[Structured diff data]

+++

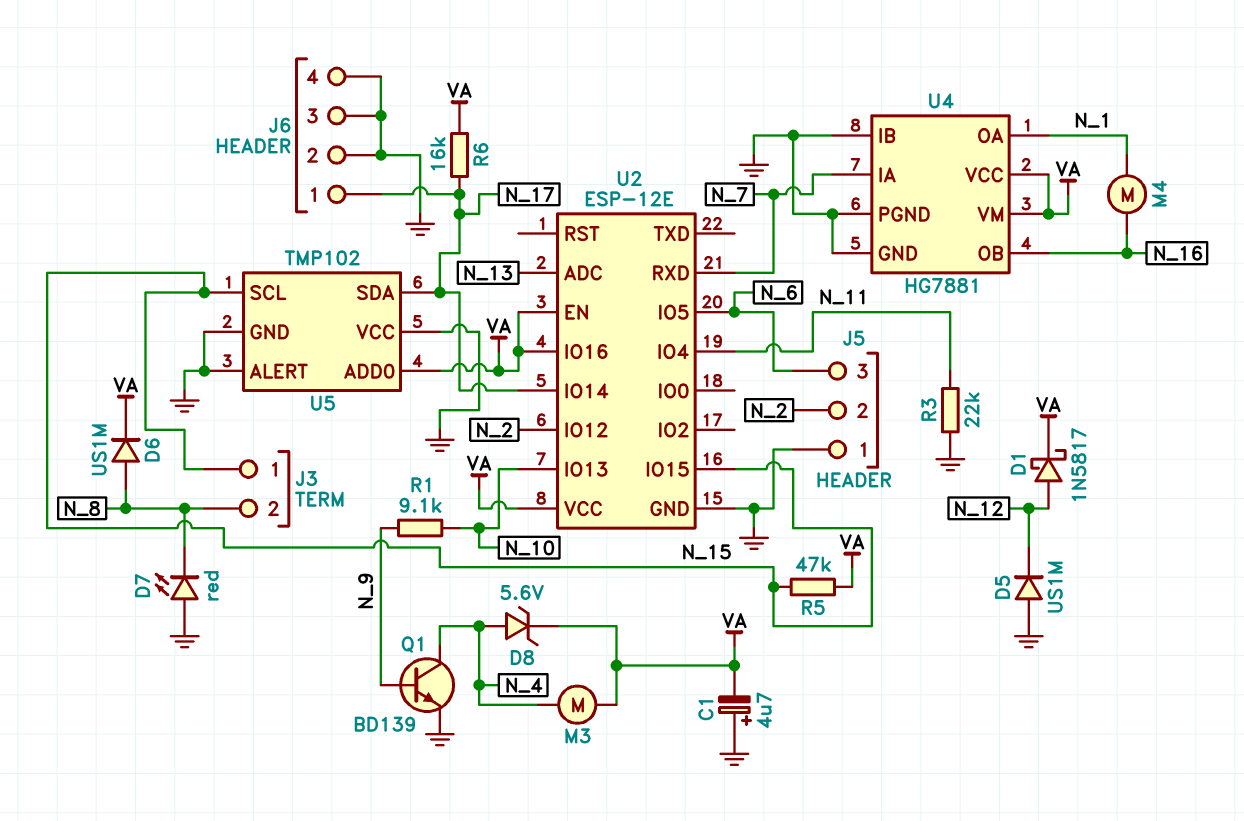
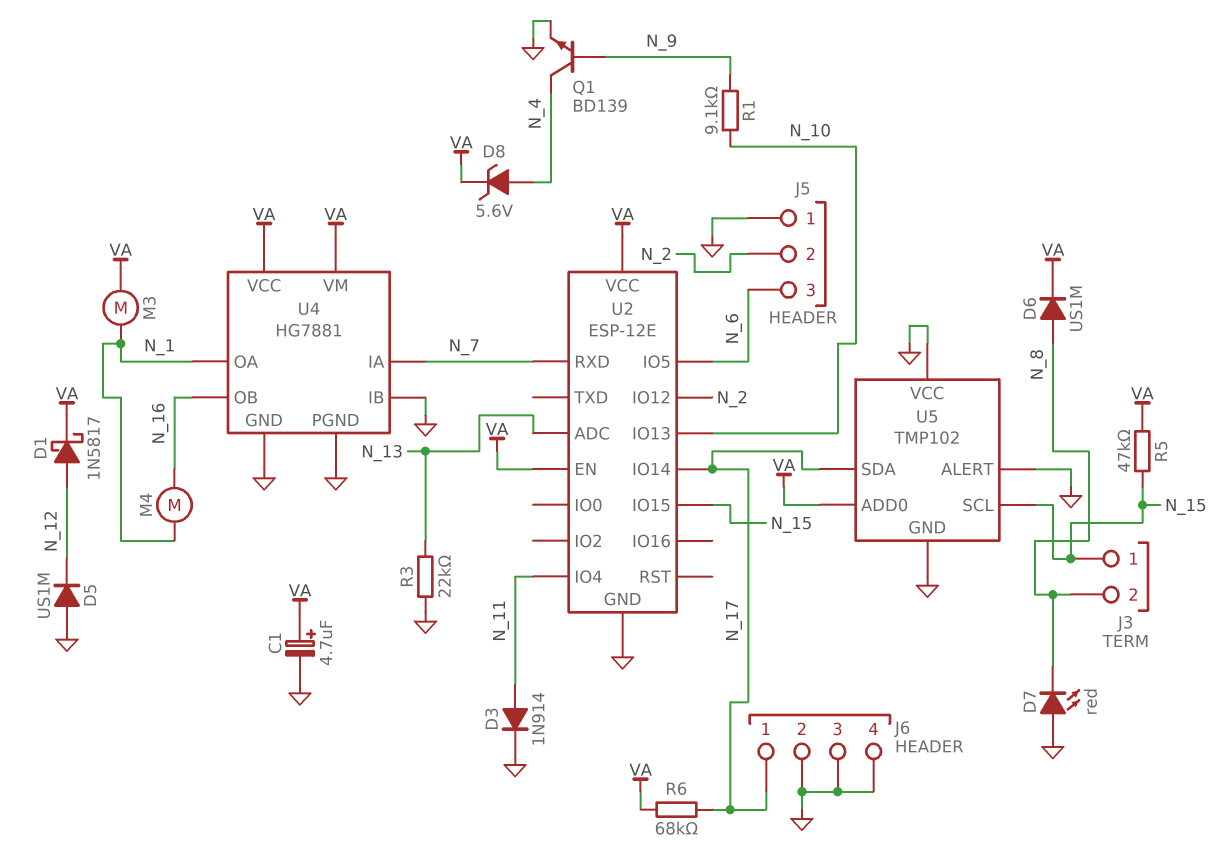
C1: 4.7uF (plus GND, minus VA) -> 4.7uF (plus VA, minus GND)
D3: none -> diode 1N914 (A N_11, K GND)
M3: motor (N_4, VA) -> motor (N_1, VA)
R3: 22k (GND, N_11) -> 22k (GND, N_13)
R6: 16k (N_17, VA) -> 68k (N_17, VA)
U2 pin IO16: VA -> none

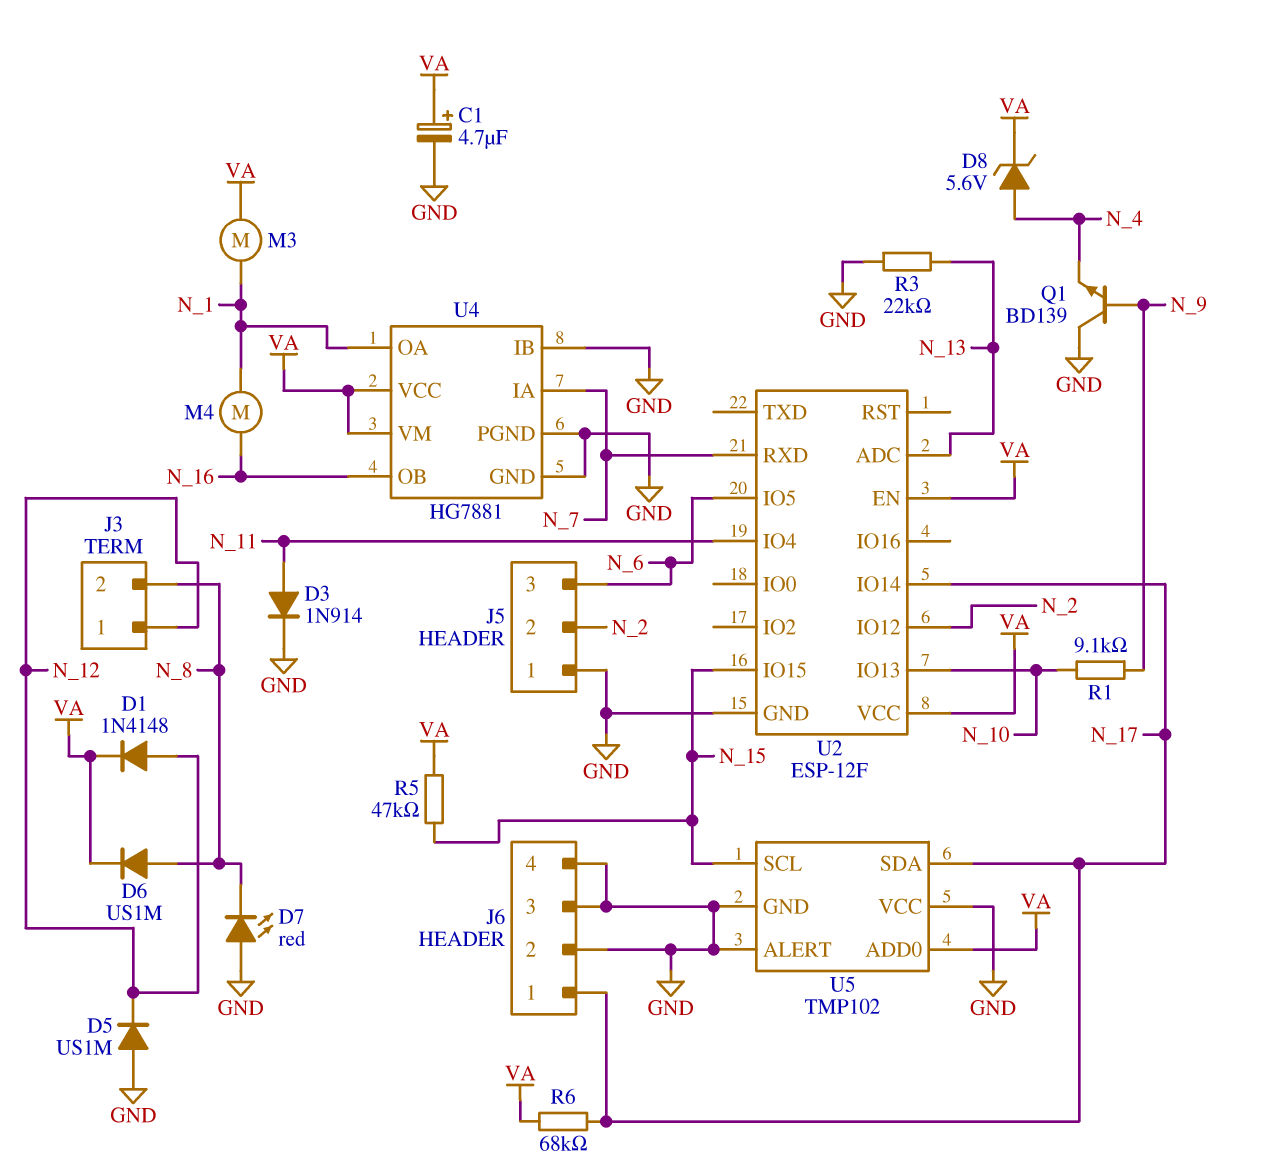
D1: schottky 1N5817 (A N_12, K VA) -> diode 1N4148 (A N_12, K VA)
J3 pin 1: N_15 -> N_12
Q1: NPN BD139 (B N_9, C N_4, E GND) -> NPN BD139 (B N_9, C GND, E N_4)
U2: ESP-12E -> ESP-12F

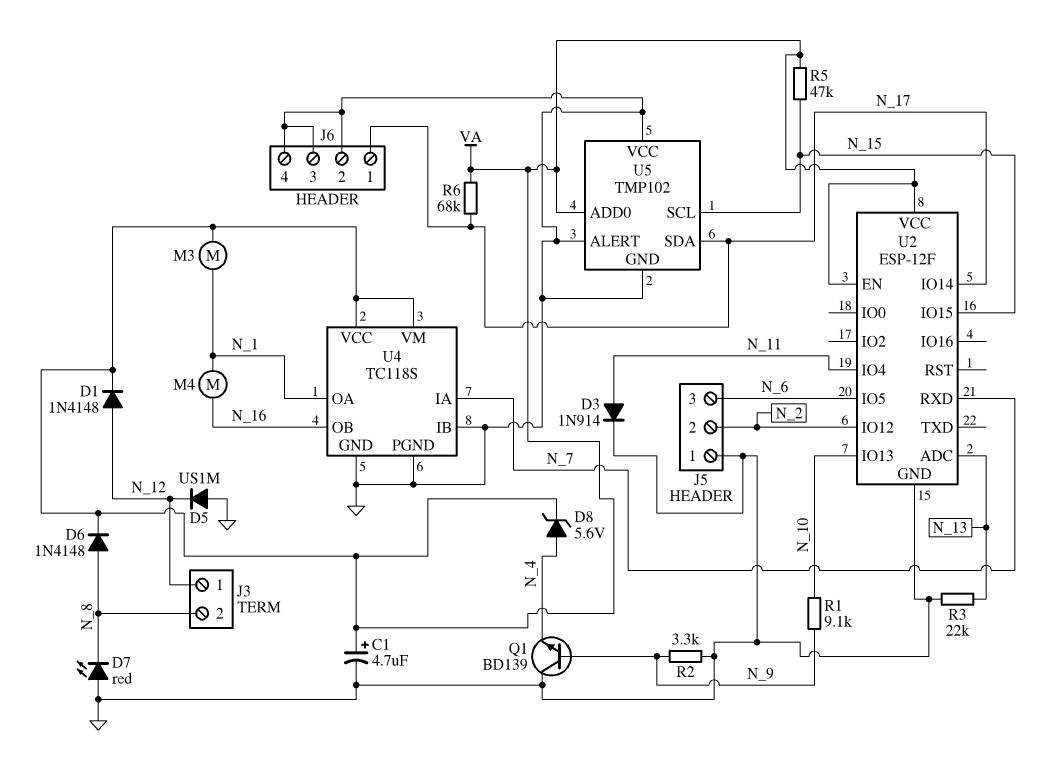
D6: diode US1M (A N_8, K VA) -> diode 1N4148 (A N_8, K VA)
R2: none -> 3.3k (GND, N_9)
U4: HG7881 -> TC118S

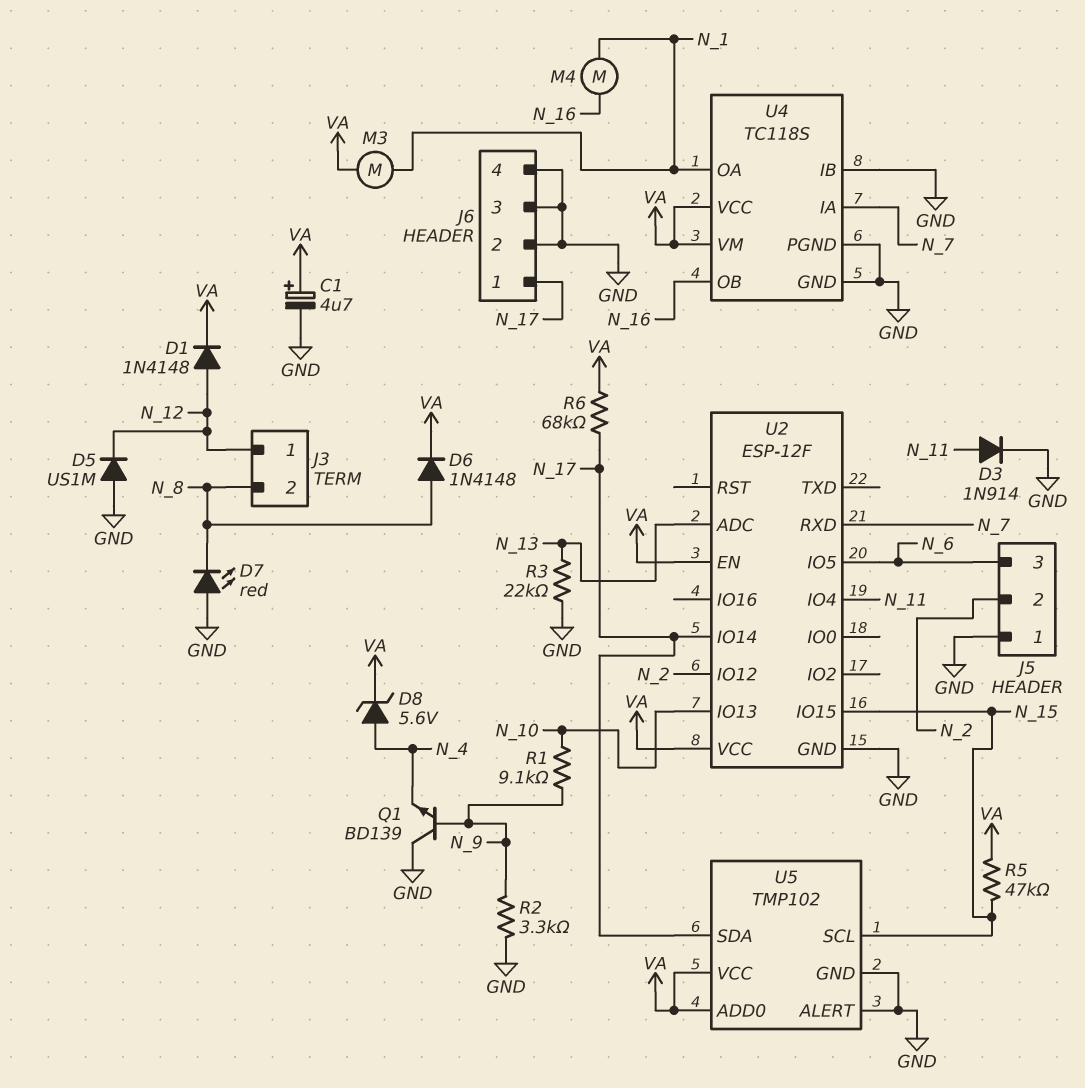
U5 pin VCC: GND -> VA

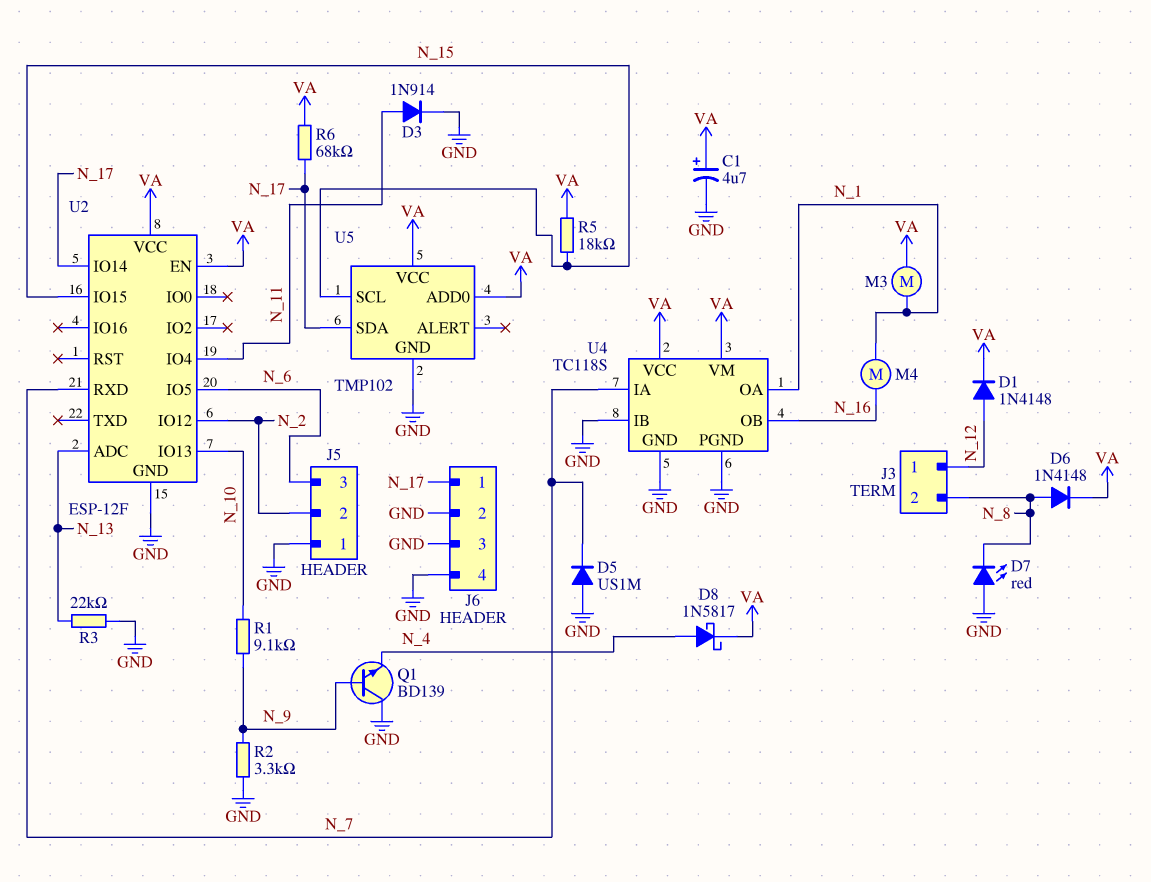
D5: diode US1M (A GND, K N_12) -> diode US1M (A GND, K N_7)
D8: zener 5.6V (A N_4, K VA) -> schottky 1N5817 (A N_4, K VA)
R5: 47k (N_15, VA) -> 18k (N_15, VA)
U5 pin ALERT: GND -> none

+++

**Work instructions**. Exclude the pictures and repeat the entries word for word.

**Exercise result**.
C1: 4.7uF (plus GND, minus VA) -> 4.7uF (plus VA, minus GND)
D3: none -> diode 1N914 (A N_11, K GND)
M3: motor (N_4, VA) -> motor (N_1, VA)
R3: 22k (GND, N_11) -> 22k (GND, N_13)
R6: 16k (N_17, VA) -> 68k (N_17, VA)
U2 pin IO16: VA -> none

D1: schottky 1N5817 (A N_12, K VA) -> diode 1N4148 (A N_12, K VA)
J3 pin 1: N_15 -> N_12
Q1: NPN BD139 (B N_9, C N_4, E GND) -> NPN BD139 (B N_9, C GND, E N_4)
U2: ESP-12E -> ESP-12F

D6: diode US1M (A N_8, K VA) -> diode 1N4148 (A N_8, K VA)
R2: none -> 3.3k (GND, N_9)
U4: HG7881 -> TC118S

U5 pin VCC: GND -> VA

D5: diode US1M (A GND, K N_12) -> diode US1M (A GND, K N_7)
D8: zener 5.6V (A N_4, K VA) -> schottky 1N5817 (A N_4, K VA)
R5: 47k (N_15, VA) -> 18k (N_15, VA)
U5 pin ALERT: GND -> none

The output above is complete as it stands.